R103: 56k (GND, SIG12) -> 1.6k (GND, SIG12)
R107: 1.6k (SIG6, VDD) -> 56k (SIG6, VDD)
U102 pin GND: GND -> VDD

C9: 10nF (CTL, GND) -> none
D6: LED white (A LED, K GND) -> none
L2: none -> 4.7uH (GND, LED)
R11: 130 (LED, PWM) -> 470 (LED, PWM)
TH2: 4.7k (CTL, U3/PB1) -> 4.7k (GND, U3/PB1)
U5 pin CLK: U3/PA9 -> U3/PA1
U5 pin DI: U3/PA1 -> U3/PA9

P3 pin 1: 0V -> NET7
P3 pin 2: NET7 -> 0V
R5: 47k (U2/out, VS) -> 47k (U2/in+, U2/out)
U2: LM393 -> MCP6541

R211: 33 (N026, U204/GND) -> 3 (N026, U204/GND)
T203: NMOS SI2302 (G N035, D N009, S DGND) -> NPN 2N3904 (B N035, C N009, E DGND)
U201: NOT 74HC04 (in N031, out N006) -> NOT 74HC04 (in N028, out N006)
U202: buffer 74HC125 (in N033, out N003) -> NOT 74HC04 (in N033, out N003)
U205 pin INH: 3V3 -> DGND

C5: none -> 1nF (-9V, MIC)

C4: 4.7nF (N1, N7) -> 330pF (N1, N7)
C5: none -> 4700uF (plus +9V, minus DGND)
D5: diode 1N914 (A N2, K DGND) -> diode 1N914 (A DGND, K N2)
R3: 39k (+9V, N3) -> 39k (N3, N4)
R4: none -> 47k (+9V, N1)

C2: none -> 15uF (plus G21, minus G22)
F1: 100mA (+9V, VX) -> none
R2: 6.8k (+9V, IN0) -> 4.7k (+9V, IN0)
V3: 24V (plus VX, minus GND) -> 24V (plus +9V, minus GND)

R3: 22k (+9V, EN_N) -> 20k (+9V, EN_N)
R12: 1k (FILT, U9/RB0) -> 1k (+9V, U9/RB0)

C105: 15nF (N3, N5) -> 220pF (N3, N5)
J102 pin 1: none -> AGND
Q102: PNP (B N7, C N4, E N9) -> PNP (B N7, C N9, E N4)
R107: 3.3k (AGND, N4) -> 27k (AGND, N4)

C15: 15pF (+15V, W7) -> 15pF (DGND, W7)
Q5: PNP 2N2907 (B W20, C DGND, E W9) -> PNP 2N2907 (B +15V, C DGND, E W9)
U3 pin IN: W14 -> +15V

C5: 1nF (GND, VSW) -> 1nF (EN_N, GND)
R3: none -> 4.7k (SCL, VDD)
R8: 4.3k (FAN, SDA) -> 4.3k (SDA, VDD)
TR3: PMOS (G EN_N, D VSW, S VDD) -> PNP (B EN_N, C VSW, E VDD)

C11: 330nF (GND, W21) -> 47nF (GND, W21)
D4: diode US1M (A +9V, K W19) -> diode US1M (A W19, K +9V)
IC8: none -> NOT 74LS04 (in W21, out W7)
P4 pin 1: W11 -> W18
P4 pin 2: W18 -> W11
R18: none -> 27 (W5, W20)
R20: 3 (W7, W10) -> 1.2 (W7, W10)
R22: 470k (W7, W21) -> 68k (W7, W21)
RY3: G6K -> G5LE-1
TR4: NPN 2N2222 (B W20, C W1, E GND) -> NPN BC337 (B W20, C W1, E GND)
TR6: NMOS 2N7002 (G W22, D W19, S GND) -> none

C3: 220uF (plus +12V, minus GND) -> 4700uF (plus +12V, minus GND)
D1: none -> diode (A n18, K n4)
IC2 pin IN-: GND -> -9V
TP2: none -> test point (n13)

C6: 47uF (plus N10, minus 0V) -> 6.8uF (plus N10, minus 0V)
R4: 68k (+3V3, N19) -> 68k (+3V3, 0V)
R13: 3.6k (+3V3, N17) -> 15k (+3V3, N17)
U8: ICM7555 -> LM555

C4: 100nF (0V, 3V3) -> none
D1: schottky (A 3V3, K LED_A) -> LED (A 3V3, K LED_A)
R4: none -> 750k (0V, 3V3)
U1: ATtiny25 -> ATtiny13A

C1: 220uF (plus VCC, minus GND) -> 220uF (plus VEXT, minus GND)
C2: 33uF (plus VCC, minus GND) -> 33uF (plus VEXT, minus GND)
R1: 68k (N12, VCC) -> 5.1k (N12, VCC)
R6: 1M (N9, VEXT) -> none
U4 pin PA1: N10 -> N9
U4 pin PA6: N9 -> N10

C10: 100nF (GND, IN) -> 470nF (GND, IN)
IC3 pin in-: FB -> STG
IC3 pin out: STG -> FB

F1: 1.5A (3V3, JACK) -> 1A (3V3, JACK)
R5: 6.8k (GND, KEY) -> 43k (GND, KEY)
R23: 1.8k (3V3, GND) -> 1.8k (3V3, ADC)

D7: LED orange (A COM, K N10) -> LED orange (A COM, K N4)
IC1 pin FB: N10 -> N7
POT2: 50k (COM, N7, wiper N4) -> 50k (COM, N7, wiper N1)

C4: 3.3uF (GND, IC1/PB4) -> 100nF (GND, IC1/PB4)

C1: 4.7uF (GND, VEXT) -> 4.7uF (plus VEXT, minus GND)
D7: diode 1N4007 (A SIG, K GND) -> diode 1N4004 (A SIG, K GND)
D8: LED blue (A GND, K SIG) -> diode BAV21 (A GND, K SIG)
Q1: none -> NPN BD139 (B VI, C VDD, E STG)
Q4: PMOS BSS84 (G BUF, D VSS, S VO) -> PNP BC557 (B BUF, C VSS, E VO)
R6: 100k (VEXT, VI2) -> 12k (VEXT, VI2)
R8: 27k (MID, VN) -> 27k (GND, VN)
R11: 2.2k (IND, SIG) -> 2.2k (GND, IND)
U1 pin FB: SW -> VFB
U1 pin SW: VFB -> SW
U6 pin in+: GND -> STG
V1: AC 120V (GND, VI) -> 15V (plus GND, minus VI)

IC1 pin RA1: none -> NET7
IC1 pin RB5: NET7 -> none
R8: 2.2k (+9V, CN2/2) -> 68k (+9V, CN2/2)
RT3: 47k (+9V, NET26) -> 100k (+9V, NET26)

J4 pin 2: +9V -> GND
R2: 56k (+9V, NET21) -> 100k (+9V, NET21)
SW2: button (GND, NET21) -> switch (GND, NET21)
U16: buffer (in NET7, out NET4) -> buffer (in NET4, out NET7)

REQUIREMENT: Which lines run from the one holding "P3 pin 1: 0V -> NET7" through the one holding "TR4: NPN 2N2222" in the records above? Repeat them exactly, both included, and nothing more.

SOLUTION FOR THIS TASK:
P3 pin 1: 0V -> NET7
P3 pin 2: NET7 -> 0V
R5: 47k (U2/out, VS) -> 47k (U2/in+, U2/out)
U2: LM393 -> MCP6541

R211: 33 (N026, U204/GND) -> 3 (N026, U204/GND)
T203: NMOS SI2302 (G N035, D N009, S DGND) -> NPN 2N3904 (B N035, C N009, E DGND)
U201: NOT 74HC04 (in N031, out N006) -> NOT 74HC04 (in N028, out N006)
U202: buffer 74HC125 (in N033, out N003) -> NOT 74HC04 (in N033, out N003)
U205 pin INH: 3V3 -> DGND

C5: none -> 1nF (-9V, MIC)

C4: 4.7nF (N1, N7) -> 330pF (N1, N7)
C5: none -> 4700uF (plus +9V, minus DGND)
D5: diode 1N914 (A N2, K DGND) -> diode 1N914 (A DGND, K N2)
R3: 39k (+9V, N3) -> 39k (N3, N4)
R4: none -> 47k (+9V, N1)

C2: none -> 15uF (plus G21, minus G22)
F1: 100mA (+9V, VX) -> none
R2: 6.8k (+9V, IN0) -> 4.7k (+9V, IN0)
V3: 24V (plus VX, minus GND) -> 24V (plus +9V, minus GND)

R3: 22k (+9V, EN_N) -> 20k (+9V, EN_N)
R12: 1k (FILT, U9/RB0) -> 1k (+9V, U9/RB0)

C105: 15nF (N3, N5) -> 220pF (N3, N5)
J102 pin 1: none -> AGND
Q102: PNP (B N7, C N4, E N9) -> PNP (B N7, C N9, E N4)
R107: 3.3k (AGND, N4) -> 27k (AGND, N4)

C15: 15pF (+15V, W7) -> 15pF (DGND, W7)
Q5: PNP 2N2907 (B W20, C DGND, E W9) -> PNP 2N2907 (B +15V, C DGND, E W9)
U3 pin IN: W14 -> +15V

C5: 1nF (GND, VSW) -> 1nF (EN_N, GND)
R3: none -> 4.7k (SCL, VDD)
R8: 4.3k (FAN, SDA) -> 4.3k (SDA, VDD)
TR3: PMOS (G EN_N, D VSW, S VDD) -> PNP (B EN_N, C VSW, E VDD)

C11: 330nF (GND, W21) -> 47nF (GND, W21)
D4: diode US1M (A +9V, K W19) -> diode US1M (A W19, K +9V)
IC8: none -> NOT 74LS04 (in W21, out W7)
P4 pin 1: W11 -> W18
P4 pin 2: W18 -> W11
R18: none -> 27 (W5, W20)
R20: 3 (W7, W10) -> 1.2 (W7, W10)
R22: 470k (W7, W21) -> 68k (W7, W21)
RY3: G6K -> G5LE-1
TR4: NPN 2N2222 (B W20, C W1, E GND) -> NPN BC337 (B W20, C W1, E GND)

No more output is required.